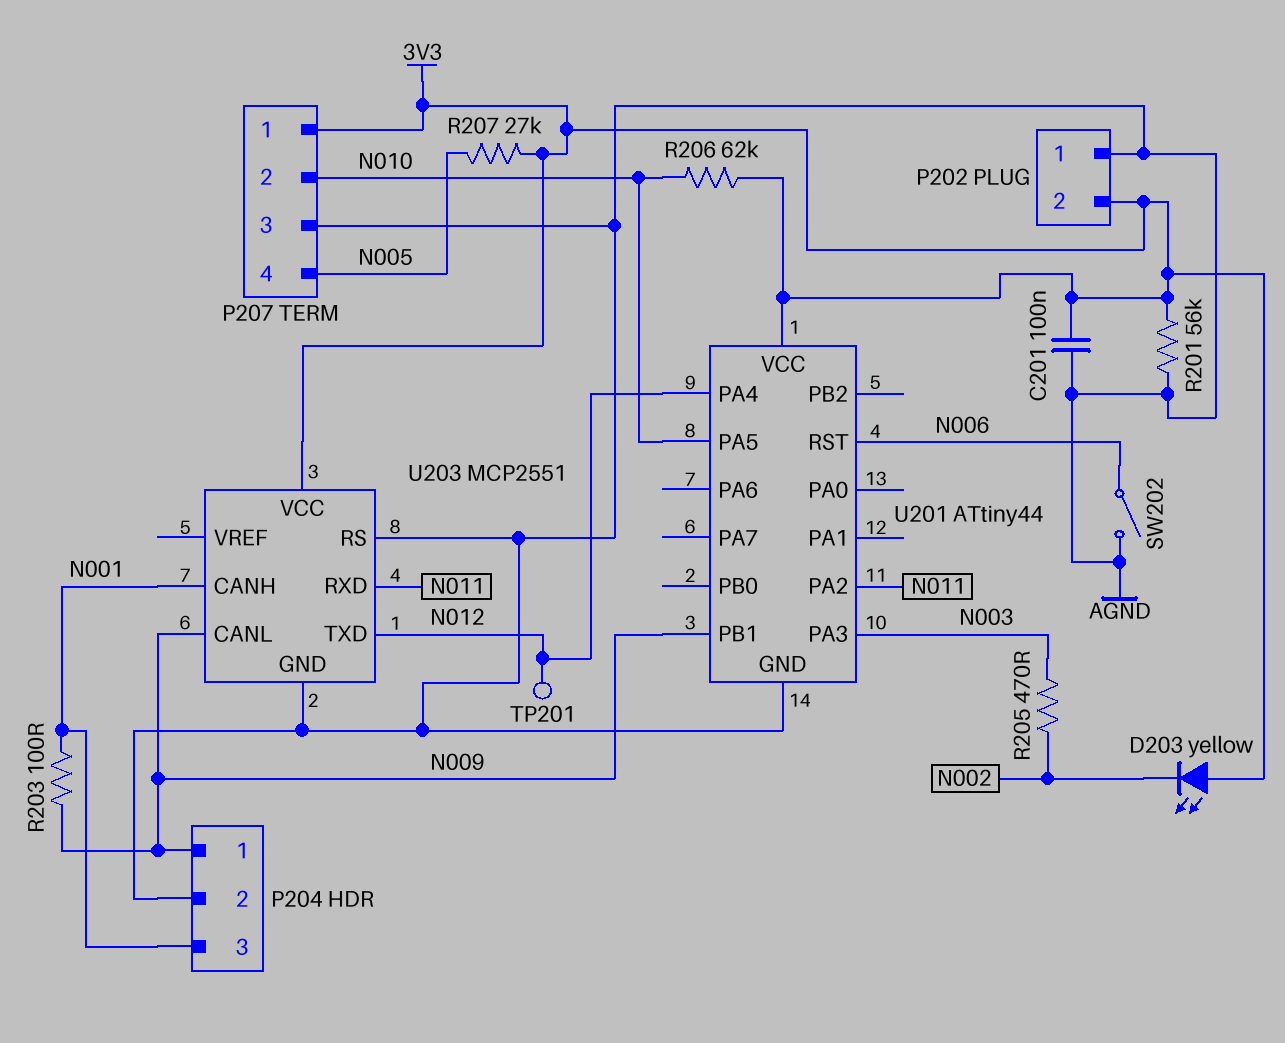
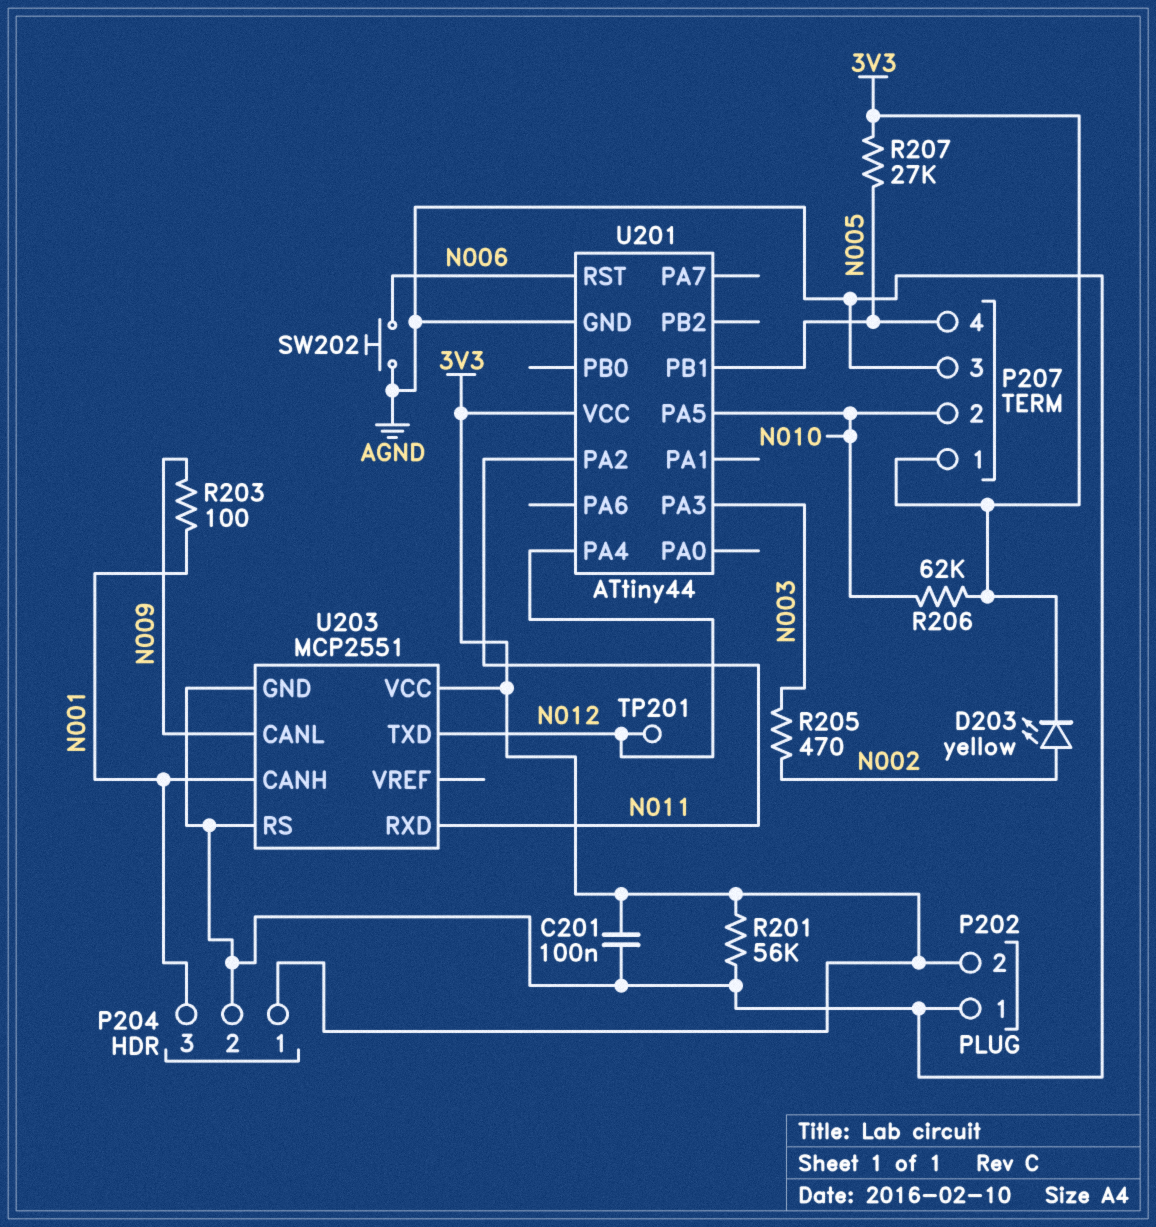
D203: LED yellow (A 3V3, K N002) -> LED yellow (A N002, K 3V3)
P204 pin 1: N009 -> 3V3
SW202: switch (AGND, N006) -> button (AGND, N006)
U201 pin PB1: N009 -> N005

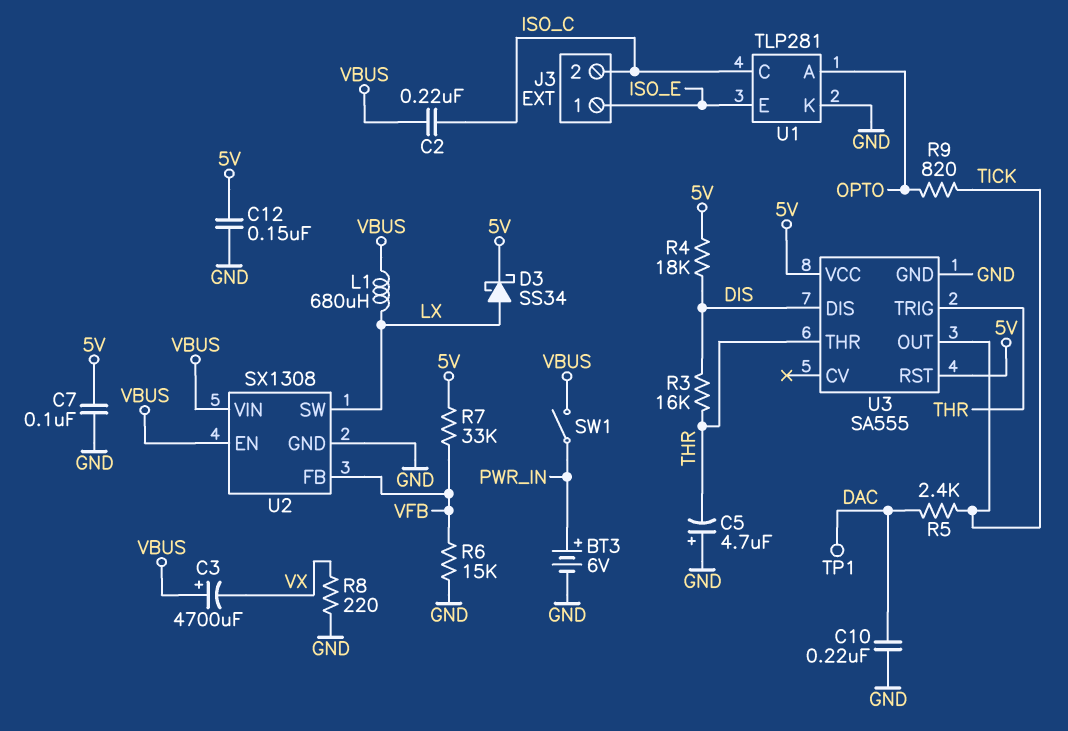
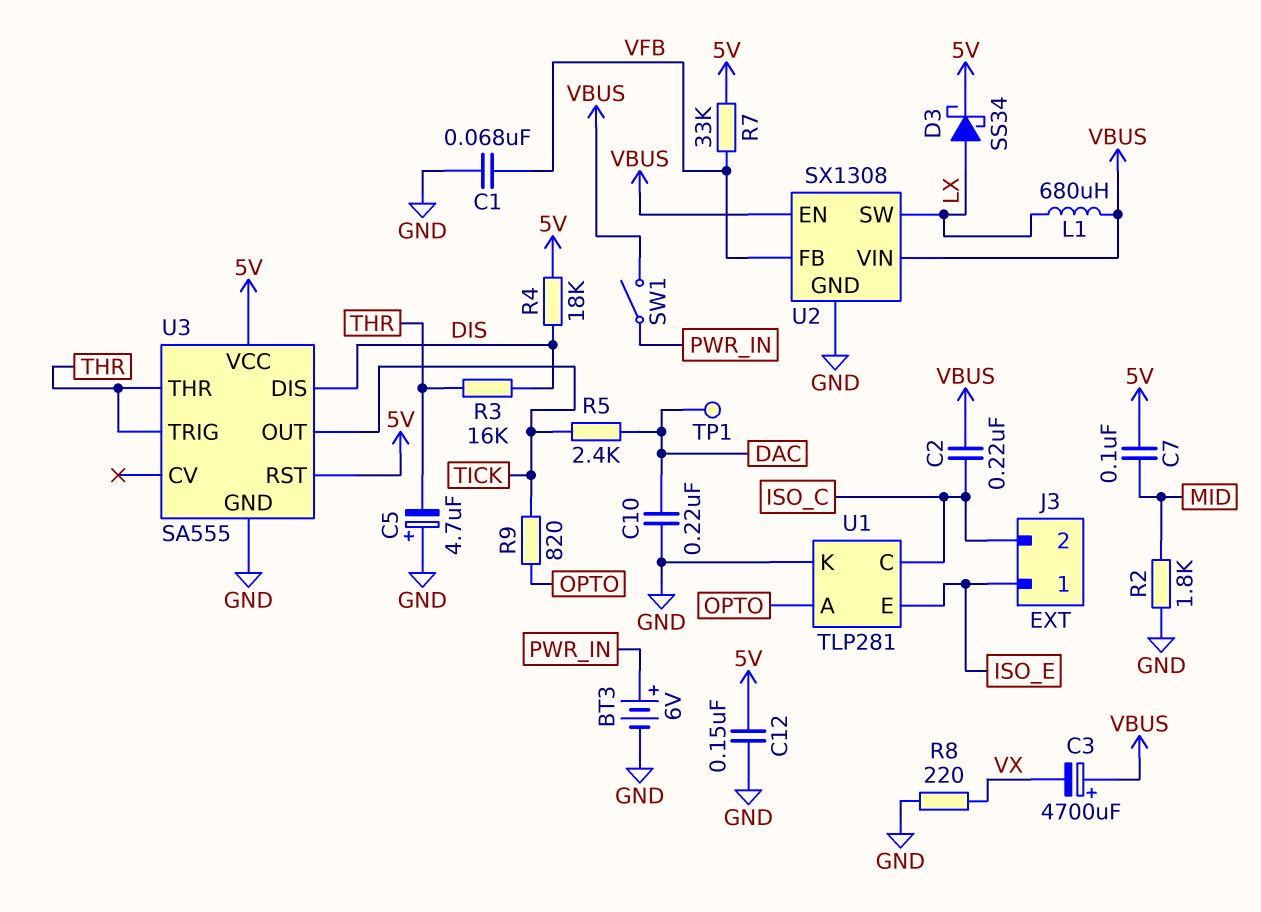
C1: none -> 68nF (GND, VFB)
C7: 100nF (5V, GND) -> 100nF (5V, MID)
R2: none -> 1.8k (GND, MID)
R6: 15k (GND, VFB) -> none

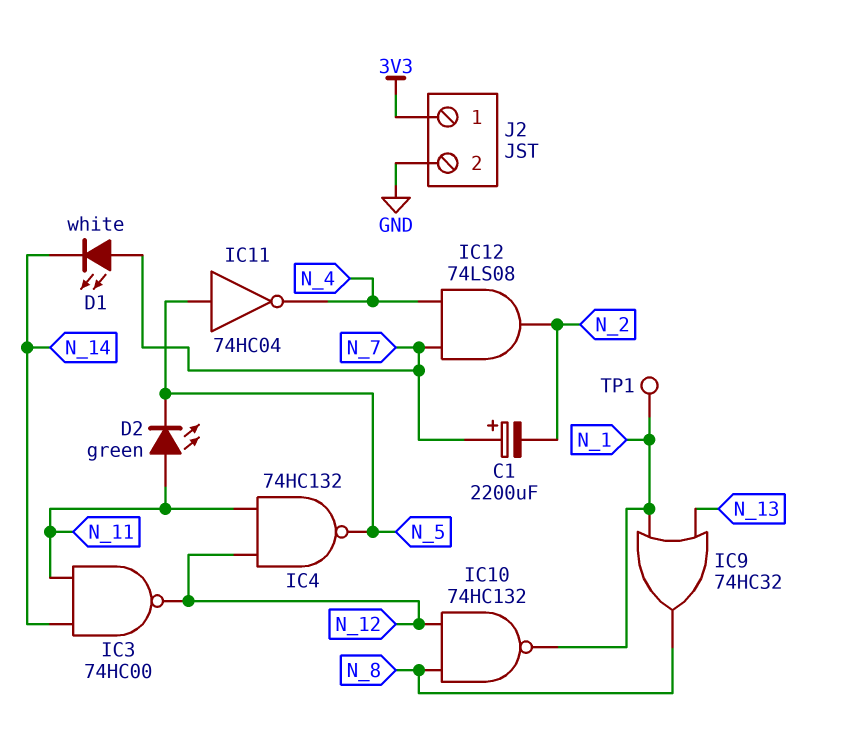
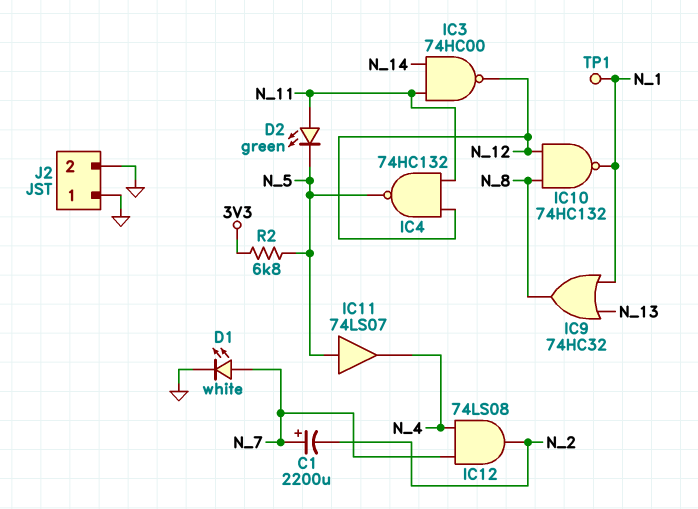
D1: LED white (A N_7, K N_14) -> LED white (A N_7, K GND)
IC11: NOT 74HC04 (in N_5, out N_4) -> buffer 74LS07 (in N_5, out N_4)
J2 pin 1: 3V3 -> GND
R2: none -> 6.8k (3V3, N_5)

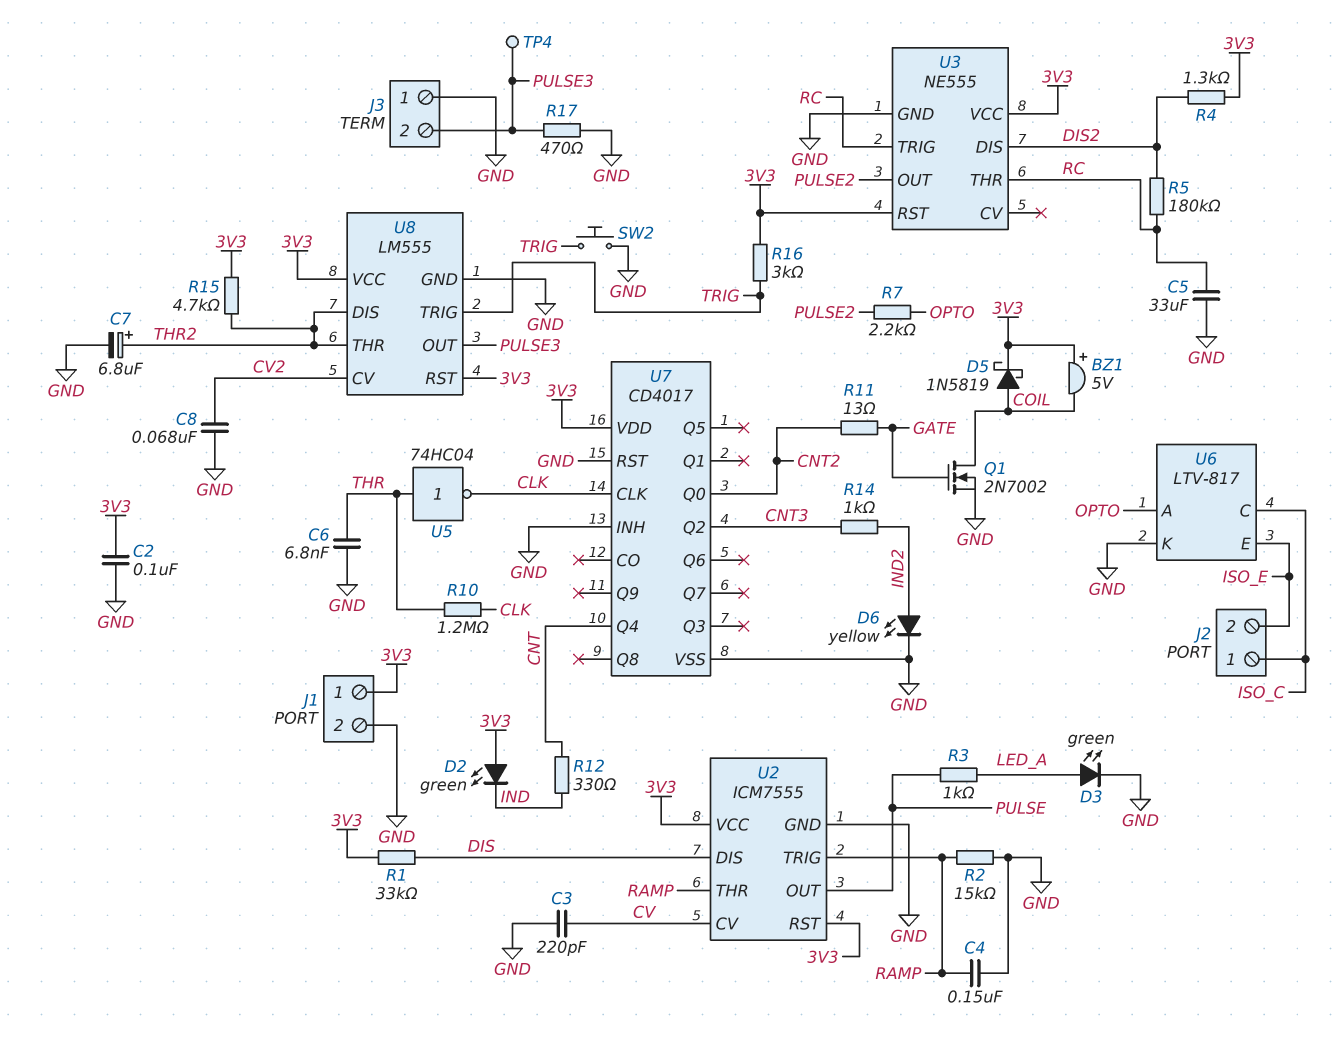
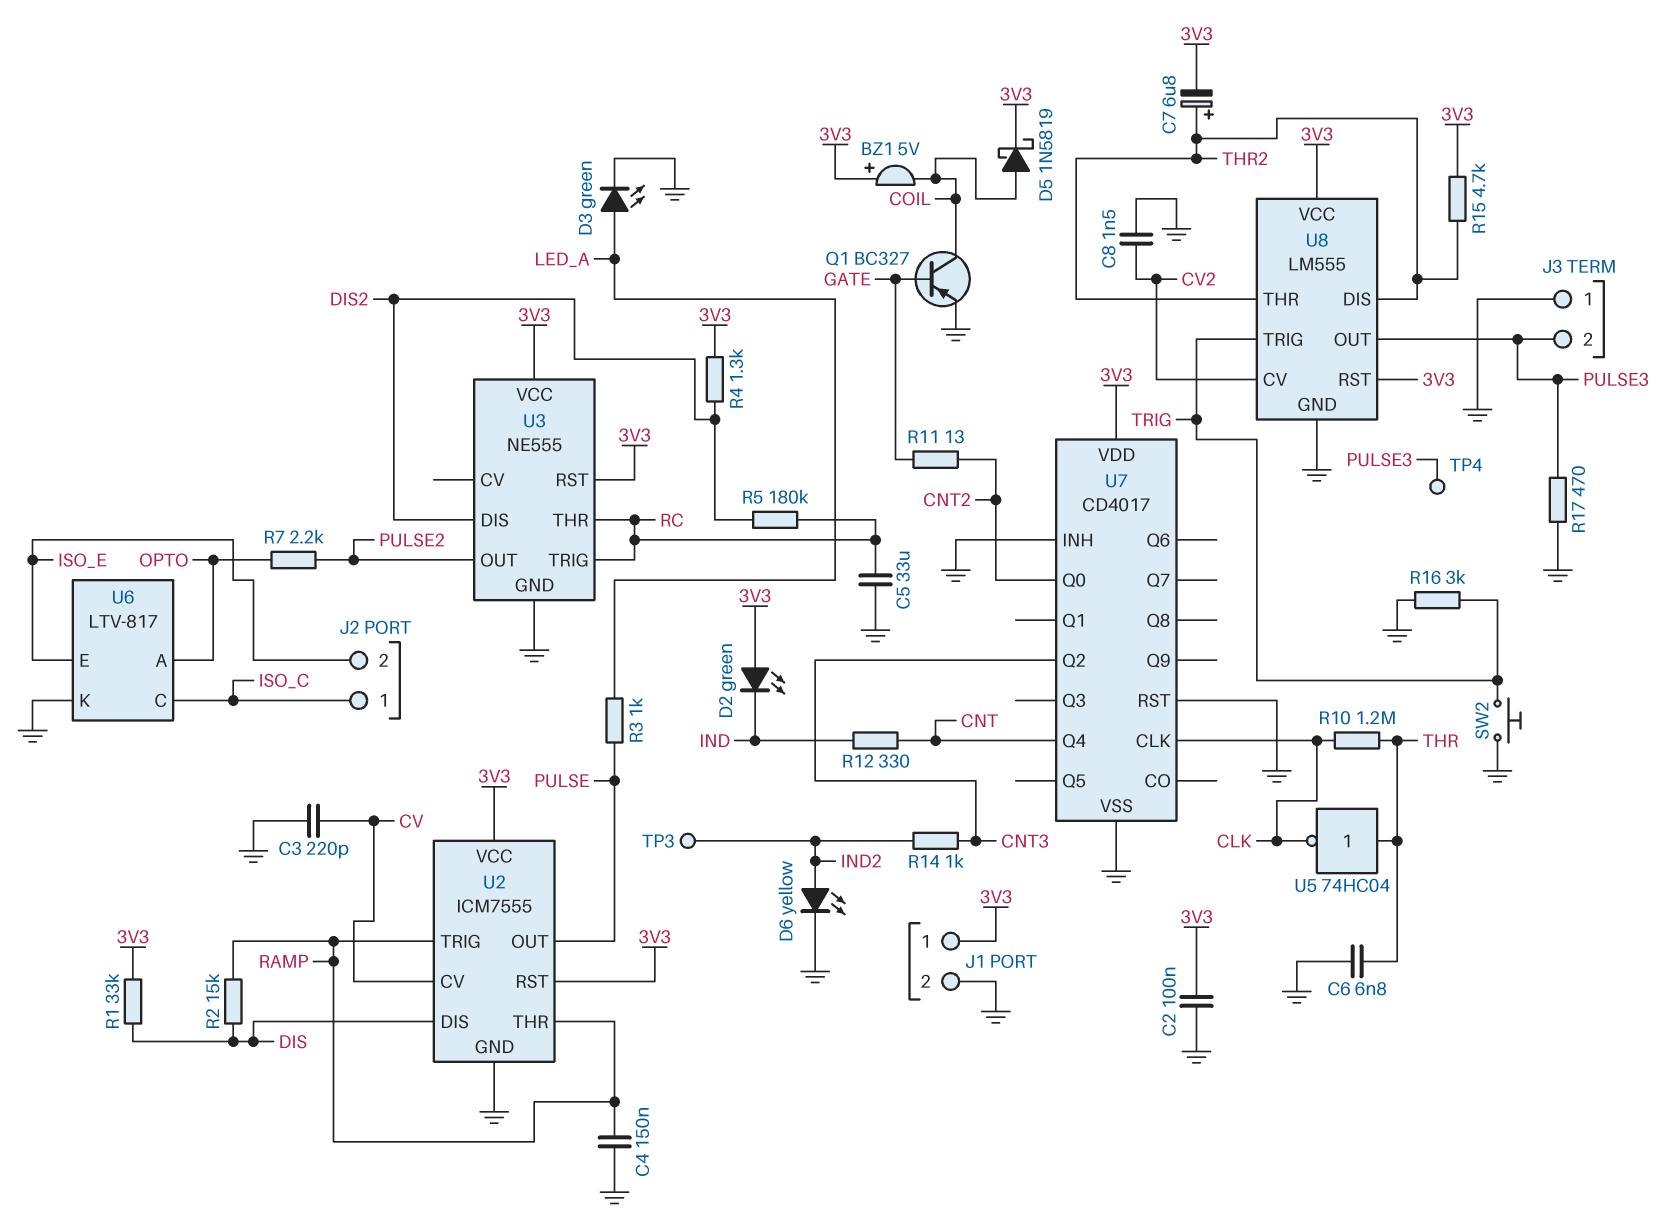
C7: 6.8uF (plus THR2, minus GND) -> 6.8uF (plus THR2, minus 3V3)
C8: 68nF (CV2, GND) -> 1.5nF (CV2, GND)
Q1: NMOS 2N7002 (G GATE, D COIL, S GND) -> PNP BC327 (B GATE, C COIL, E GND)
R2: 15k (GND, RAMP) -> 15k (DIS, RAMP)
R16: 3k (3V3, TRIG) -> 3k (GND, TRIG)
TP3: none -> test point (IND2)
==*==
# About this exercise
Pictures stay out, but everything else in the records must be output exactly.

# Reply
D203: LED yellow (A 3V3, K N002) -> LED yellow (A N002, K 3V3)
P204 pin 1: N009 -> 3V3
SW202: switch (AGND, N006) -> button (AGND, N006)
U201 pin PB1: N009 -> N005

C1: none -> 68nF (GND, VFB)
C7: 100nF (5V, GND) -> 100nF (5V, MID)
R2: none -> 1.8k (GND, MID)
R6: 15k (GND, VFB) -> none

D1: LED white (A N_7, K N_14) -> LED white (A N_7, K GND)
IC11: NOT 74HC04 (in N_5, out N_4) -> buffer 74LS07 (in N_5, out N_4)
J2 pin 1: 3V3 -> GND
R2: none -> 6.8k (3V3, N_5)

C7: 6.8uF (plus THR2, minus GND) -> 6.8uF (plus THR2, minus 3V3)
C8: 68nF (CV2, GND) -> 1.5nF (CV2, GND)
Q1: NMOS 2N7002 (G GATE, D COIL, S GND) -> PNP BC327 (B GATE, C COIL, E GND)
R2: 15k (GND, RAMP) -> 15k (DIS, RAMP)
R16: 3k (3V3, TRIG) -> 3k (GND, TRIG)
TP3: none -> test point (IND2)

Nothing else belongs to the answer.